# Work instruction
Except for the pictures, reproduce the records word for word.

# Itemized modification records
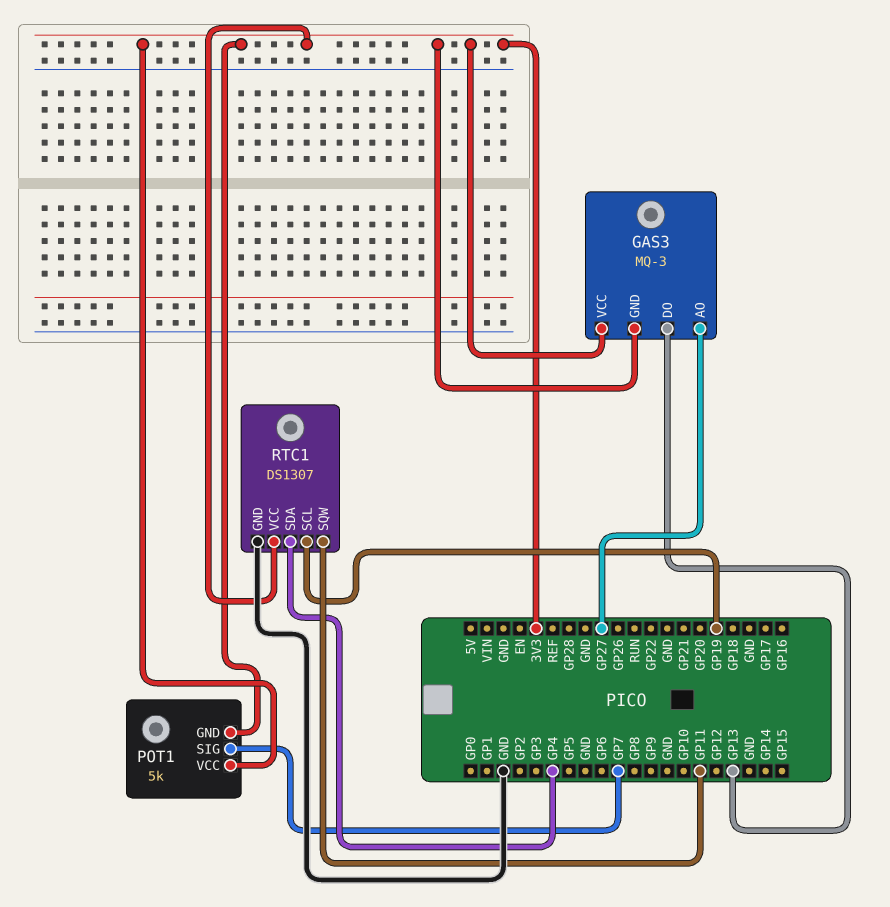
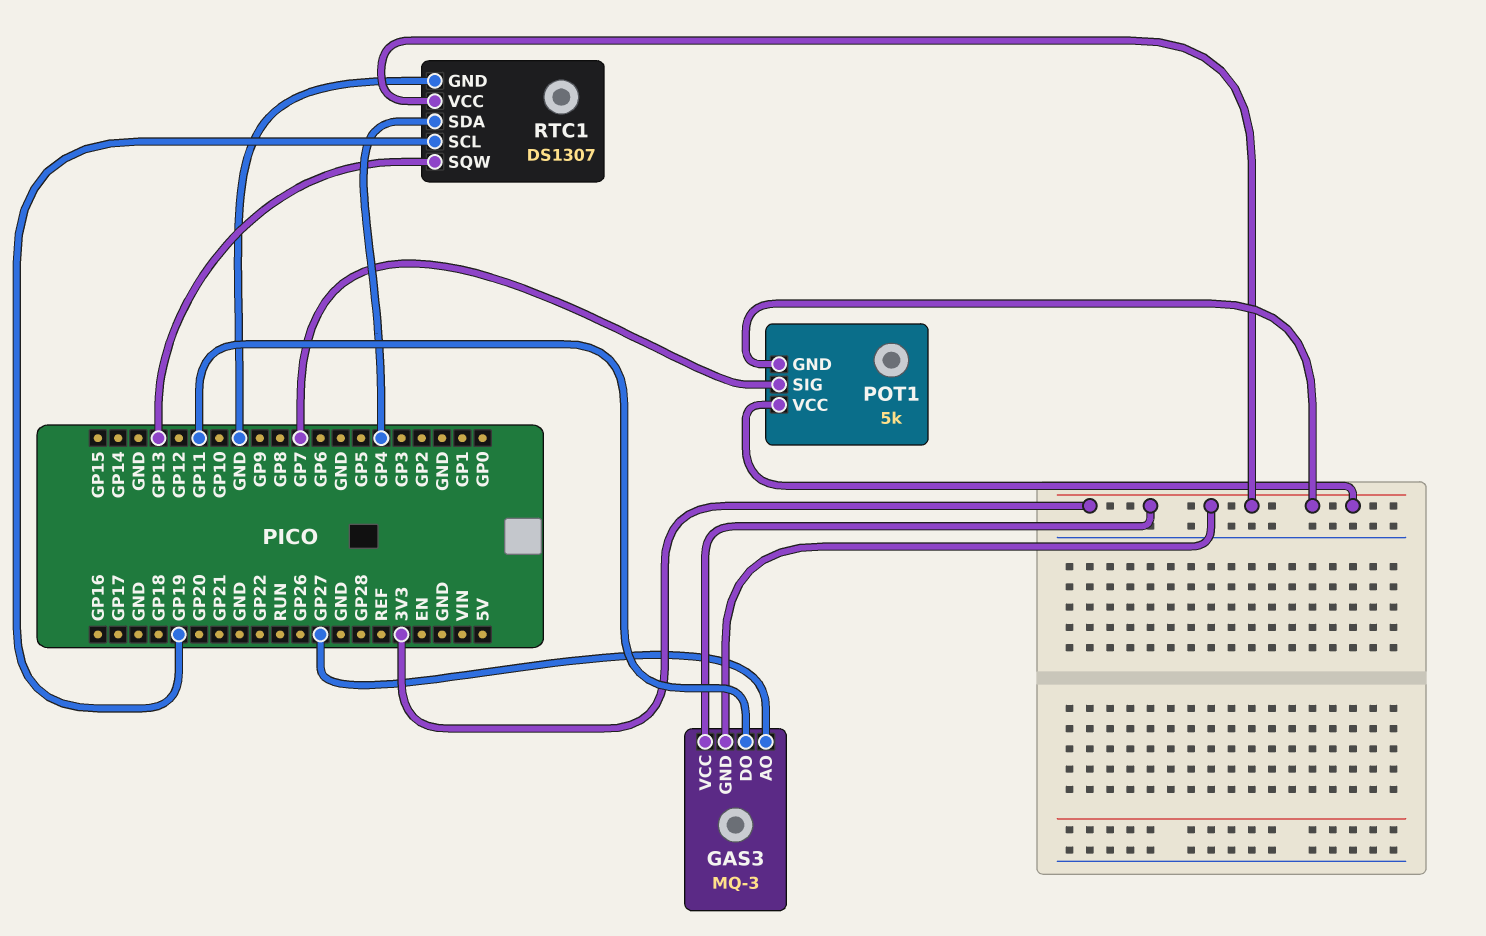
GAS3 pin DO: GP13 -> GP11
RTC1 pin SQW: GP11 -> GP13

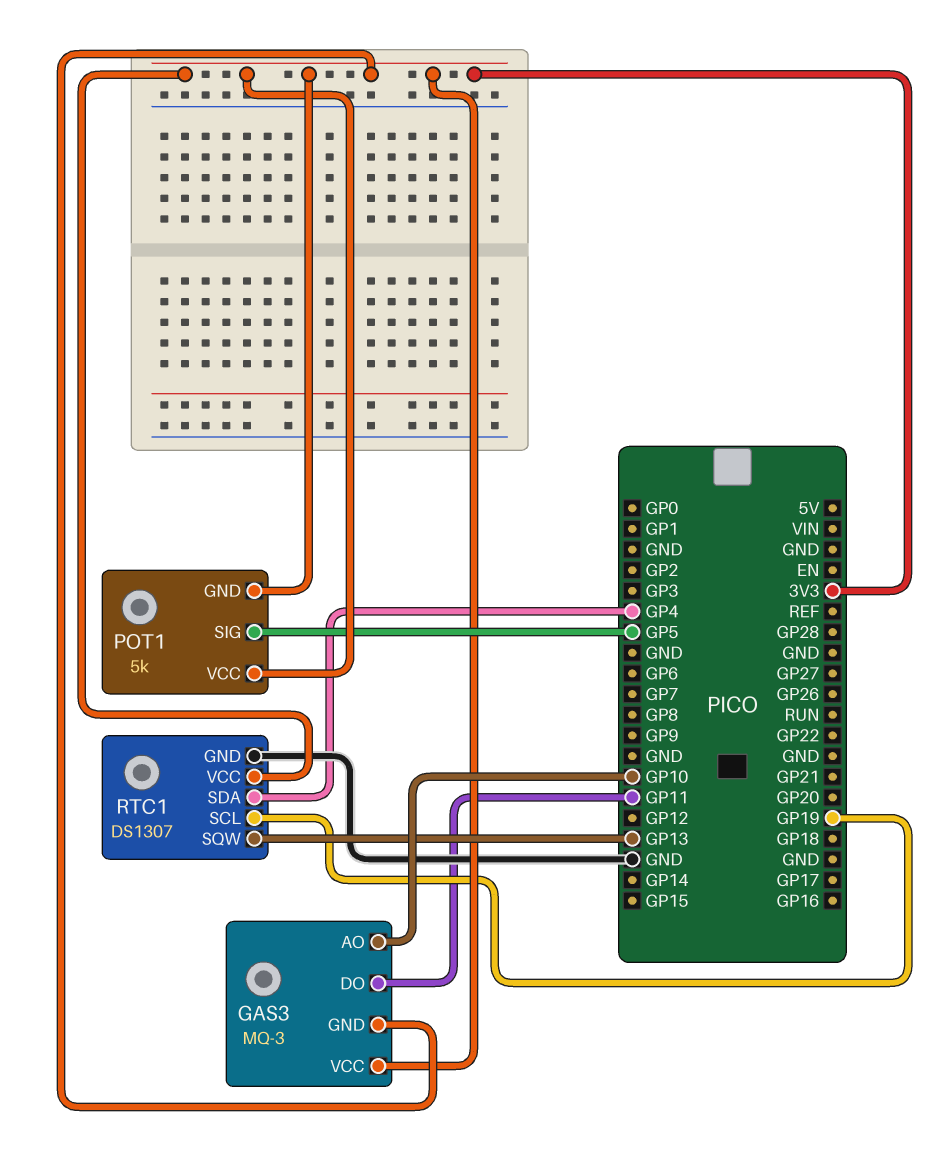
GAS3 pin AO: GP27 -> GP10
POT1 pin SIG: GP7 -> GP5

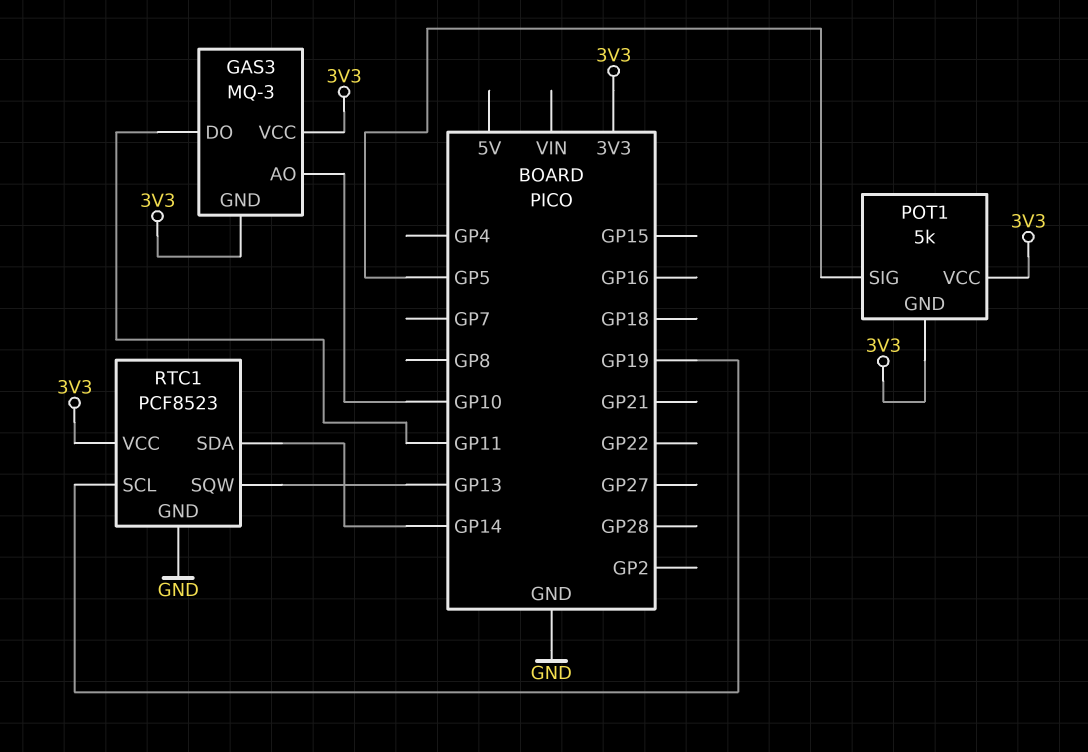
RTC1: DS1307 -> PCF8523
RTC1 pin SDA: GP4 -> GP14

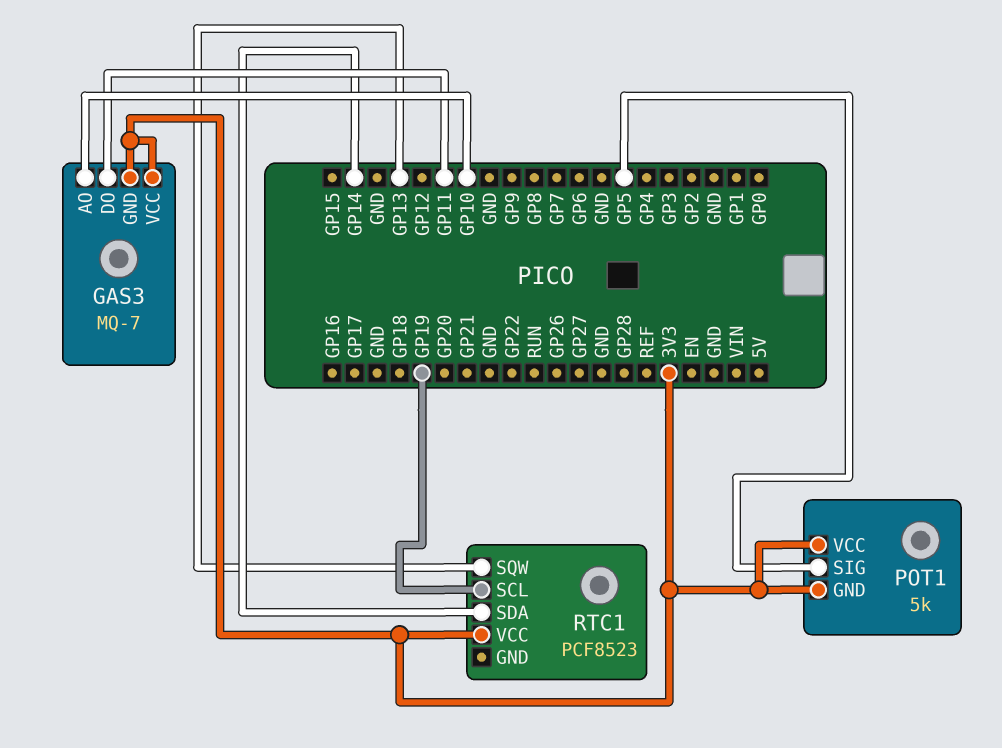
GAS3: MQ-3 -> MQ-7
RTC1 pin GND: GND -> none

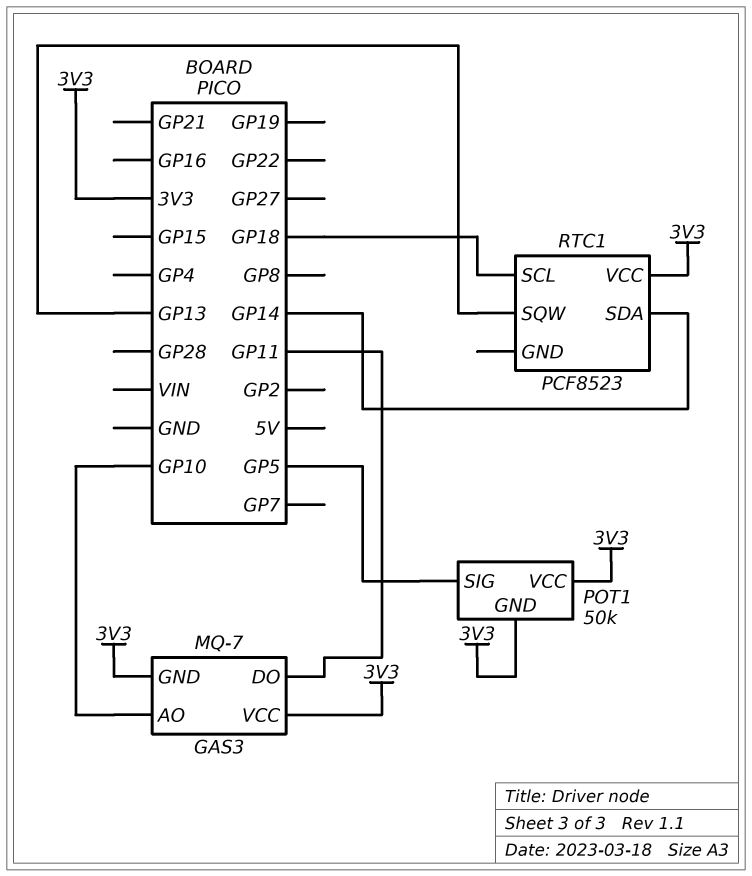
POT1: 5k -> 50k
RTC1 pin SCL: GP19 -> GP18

# Your response
GAS3 pin DO: GP13 -> GP11
RTC1 pin SQW: GP11 -> GP13

GAS3 pin AO: GP27 -> GP10
POT1 pin SIG: GP7 -> GP5

RTC1: DS1307 -> PCF8523
RTC1 pin SDA: GP4 -> GP14

GAS3: MQ-3 -> MQ-7
RTC1 pin GND: GND -> none

POT1: 5k -> 50k
RTC1 pin SCL: GP19 -> GP18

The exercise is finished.